• **WORK ORDER**: The lines from the top of the listing through the one containing "camera: 30 degrees right, 0 degrees up" are to be retyped exactly, with no other lines.

• **EXERCISE INPUT**:

:::

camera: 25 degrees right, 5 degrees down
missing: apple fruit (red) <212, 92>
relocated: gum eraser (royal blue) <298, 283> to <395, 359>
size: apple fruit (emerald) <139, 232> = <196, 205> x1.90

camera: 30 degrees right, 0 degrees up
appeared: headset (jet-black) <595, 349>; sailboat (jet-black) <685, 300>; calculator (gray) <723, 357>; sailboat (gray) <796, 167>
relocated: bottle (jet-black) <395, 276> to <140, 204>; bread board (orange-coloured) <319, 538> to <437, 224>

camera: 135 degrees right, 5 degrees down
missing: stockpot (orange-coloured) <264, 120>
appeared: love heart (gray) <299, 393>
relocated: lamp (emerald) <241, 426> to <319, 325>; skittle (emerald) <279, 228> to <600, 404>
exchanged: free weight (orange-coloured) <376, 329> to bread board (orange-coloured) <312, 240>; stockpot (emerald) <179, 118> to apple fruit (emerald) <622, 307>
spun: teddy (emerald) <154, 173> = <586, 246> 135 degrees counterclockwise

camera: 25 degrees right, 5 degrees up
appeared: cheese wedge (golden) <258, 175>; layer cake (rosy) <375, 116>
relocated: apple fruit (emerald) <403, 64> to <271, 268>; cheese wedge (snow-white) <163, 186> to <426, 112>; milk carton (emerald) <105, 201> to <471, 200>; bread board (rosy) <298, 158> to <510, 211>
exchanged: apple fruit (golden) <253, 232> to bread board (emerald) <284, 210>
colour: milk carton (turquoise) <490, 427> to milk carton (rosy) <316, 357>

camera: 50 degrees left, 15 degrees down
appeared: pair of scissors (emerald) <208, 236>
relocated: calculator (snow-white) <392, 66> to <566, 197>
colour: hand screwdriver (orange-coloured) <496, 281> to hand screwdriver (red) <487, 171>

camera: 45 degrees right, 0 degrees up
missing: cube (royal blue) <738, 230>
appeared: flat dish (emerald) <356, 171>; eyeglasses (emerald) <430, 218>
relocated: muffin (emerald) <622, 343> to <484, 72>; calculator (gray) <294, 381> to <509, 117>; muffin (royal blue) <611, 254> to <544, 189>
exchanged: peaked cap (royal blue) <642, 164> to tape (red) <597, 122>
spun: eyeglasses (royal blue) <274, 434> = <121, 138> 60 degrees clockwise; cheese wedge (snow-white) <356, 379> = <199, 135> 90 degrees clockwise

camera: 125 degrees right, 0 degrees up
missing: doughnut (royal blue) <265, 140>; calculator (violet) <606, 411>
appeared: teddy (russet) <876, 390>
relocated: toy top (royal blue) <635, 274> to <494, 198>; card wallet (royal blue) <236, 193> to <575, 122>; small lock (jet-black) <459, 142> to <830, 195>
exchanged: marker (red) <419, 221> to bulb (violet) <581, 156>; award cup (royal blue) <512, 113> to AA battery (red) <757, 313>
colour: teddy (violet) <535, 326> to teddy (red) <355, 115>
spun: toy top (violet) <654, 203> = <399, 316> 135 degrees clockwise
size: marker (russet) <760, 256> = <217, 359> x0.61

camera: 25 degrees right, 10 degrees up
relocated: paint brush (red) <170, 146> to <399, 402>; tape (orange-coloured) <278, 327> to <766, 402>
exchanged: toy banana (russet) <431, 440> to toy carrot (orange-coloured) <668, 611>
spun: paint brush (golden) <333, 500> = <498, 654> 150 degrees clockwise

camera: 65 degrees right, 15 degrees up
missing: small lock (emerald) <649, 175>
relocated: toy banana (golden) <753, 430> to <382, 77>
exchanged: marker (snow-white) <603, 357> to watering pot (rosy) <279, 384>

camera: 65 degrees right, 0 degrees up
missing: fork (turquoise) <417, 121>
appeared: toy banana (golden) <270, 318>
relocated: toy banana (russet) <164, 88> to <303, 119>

:::

• **EXERCISE OUTPUT**:
camera: 25 degrees right, 5 degrees down
missing: apple fruit (red) <212, 92>
relocated: gum eraser (royal blue) <298, 283> to <395, 359>
size: apple fruit (emerald) <139, 232> = <196, 205> x1.90

camera: 30 degrees right, 0 degrees up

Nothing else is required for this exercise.